═══ Input material ═══

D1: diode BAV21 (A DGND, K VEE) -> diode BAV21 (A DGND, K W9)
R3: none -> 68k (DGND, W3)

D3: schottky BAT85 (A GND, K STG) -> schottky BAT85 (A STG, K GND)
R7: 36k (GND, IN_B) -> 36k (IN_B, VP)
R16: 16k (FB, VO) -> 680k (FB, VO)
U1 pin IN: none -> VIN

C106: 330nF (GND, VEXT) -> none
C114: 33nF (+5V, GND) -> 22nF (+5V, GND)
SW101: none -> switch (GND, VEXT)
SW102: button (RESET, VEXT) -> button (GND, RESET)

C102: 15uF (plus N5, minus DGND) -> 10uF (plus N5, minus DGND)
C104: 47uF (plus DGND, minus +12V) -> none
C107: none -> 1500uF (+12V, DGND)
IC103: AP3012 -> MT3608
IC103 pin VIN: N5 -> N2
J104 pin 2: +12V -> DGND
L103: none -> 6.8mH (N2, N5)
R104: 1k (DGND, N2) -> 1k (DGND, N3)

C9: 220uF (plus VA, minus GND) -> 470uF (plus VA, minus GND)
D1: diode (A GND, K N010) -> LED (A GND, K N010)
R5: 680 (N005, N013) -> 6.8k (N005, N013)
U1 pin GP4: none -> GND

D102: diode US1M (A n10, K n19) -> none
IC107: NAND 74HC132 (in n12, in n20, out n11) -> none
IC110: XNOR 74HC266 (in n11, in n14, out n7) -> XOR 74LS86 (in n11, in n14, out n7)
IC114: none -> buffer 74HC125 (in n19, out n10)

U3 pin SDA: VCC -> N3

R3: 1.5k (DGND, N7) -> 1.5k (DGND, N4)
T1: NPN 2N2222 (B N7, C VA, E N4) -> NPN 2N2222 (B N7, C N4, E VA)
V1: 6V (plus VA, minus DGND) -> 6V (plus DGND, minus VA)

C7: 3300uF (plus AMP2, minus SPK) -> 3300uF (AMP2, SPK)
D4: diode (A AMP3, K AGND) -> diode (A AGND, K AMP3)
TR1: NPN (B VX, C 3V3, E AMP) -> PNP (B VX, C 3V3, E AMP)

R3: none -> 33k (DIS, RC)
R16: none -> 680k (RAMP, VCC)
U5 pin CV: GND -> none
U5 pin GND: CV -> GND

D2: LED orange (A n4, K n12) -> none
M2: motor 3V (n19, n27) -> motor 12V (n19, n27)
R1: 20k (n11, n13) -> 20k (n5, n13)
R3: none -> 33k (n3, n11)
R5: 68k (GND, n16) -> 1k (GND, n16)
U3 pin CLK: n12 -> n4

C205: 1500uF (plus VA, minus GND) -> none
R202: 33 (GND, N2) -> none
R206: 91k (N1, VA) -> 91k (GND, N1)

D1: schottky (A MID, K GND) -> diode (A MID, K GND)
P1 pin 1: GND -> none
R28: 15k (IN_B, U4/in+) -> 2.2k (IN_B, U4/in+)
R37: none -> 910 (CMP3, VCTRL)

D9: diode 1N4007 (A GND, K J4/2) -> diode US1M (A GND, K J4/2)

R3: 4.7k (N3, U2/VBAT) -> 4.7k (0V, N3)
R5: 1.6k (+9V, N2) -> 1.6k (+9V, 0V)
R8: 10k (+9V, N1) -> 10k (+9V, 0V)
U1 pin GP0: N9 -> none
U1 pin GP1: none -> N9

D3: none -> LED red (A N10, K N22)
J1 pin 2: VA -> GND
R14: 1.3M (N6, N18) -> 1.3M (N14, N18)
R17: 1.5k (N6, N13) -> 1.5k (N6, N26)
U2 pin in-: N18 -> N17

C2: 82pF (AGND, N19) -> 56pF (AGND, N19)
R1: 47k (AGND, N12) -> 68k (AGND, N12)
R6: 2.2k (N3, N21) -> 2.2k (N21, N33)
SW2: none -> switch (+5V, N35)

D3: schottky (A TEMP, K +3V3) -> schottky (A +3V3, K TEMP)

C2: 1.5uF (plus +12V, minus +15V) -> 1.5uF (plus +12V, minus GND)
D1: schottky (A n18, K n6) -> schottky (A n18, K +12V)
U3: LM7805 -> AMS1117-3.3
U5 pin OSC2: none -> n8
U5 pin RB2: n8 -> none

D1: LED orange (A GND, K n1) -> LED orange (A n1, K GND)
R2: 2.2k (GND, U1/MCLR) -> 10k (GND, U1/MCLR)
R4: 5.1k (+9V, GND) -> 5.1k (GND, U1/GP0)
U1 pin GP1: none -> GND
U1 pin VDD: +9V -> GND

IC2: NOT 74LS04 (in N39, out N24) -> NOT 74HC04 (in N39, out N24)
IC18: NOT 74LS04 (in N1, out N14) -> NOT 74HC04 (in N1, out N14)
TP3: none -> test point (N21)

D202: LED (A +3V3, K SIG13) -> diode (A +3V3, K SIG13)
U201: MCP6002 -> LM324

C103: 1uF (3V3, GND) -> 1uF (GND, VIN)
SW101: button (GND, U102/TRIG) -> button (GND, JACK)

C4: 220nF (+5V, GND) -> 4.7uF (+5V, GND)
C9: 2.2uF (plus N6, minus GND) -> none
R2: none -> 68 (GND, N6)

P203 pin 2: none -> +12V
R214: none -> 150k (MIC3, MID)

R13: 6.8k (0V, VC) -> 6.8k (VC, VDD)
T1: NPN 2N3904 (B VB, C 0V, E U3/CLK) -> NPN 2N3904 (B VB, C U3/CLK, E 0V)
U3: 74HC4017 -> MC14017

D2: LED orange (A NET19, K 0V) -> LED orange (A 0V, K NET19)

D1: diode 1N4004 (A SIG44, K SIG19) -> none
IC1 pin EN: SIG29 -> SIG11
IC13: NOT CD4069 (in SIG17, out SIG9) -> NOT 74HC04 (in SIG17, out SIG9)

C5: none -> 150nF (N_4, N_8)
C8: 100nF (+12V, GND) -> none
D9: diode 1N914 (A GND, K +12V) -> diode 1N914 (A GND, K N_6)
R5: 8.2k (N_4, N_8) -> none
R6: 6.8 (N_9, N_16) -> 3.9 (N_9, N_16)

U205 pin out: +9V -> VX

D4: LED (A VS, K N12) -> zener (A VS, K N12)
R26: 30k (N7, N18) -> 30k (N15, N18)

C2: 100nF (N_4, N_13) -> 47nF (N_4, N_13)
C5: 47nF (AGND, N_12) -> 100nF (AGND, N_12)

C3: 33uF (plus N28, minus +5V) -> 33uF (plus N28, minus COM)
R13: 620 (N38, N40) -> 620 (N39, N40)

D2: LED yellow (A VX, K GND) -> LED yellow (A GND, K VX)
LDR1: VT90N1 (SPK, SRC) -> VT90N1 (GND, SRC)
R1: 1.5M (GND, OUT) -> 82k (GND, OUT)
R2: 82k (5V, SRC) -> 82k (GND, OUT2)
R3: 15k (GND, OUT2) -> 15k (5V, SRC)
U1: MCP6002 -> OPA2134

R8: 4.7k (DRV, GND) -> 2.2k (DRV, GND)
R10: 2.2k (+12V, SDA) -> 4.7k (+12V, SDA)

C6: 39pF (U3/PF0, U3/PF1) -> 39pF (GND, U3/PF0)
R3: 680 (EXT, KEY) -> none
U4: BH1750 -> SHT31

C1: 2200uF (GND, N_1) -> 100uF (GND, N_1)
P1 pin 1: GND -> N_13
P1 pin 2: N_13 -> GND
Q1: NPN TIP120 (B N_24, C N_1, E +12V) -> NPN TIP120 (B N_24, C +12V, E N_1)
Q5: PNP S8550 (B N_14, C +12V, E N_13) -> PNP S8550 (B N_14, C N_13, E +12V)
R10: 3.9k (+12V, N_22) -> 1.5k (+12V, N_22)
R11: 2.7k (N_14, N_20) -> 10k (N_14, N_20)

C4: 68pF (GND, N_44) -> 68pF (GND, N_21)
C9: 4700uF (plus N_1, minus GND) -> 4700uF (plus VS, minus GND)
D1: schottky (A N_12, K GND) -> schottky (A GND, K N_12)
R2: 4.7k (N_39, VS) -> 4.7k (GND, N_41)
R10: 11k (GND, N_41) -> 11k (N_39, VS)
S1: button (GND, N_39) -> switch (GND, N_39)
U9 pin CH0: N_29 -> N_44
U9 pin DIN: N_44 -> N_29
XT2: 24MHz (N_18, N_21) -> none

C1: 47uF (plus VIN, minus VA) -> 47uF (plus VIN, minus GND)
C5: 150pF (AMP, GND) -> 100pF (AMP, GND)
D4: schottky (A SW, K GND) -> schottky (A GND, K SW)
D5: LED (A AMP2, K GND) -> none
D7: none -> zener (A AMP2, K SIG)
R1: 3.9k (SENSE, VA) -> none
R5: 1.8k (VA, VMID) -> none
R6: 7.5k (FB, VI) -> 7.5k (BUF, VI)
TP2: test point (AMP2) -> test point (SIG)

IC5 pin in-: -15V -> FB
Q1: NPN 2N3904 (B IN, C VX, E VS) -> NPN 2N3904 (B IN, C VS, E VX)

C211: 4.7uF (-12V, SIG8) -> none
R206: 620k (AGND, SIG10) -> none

═══

What the task asks - Repeat exactly the lines from the line containing "U9 pin DIN: N_44 -> N_29" through the last line of the records above, including both, and nothing else.

Response to this exercise -
U9 pin DIN: N_44 -> N_29
XT2: 24MHz (N_18, N_21) -> none

C1: 47uF (plus VIN, minus VA) -> 47uF (plus VIN, minus GND)
C5: 150pF (AMP, GND) -> 100pF (AMP, GND)
D4: schottky (A SW, K GND) -> schottky (A GND, K SW)
D5: LED (A AMP2, K GND) -> none
D7: none -> zener (A AMP2, K SIG)
R1: 3.9k (SENSE, VA) -> none
R5: 1.8k (VA, VMID) -> none
R6: 7.5k (FB, VI) -> 7.5k (BUF, VI)
TP2: test point (AMP2) -> test point (SIG)

IC5 pin in-: -15V -> FB
Q1: NPN 2N3904 (B IN, C VX, E VS) -> NPN 2N3904 (B IN, C VS, E VX)

C211: 4.7uF (-12V, SIG8) -> none
R206: 620k (AGND, SIG10) -> none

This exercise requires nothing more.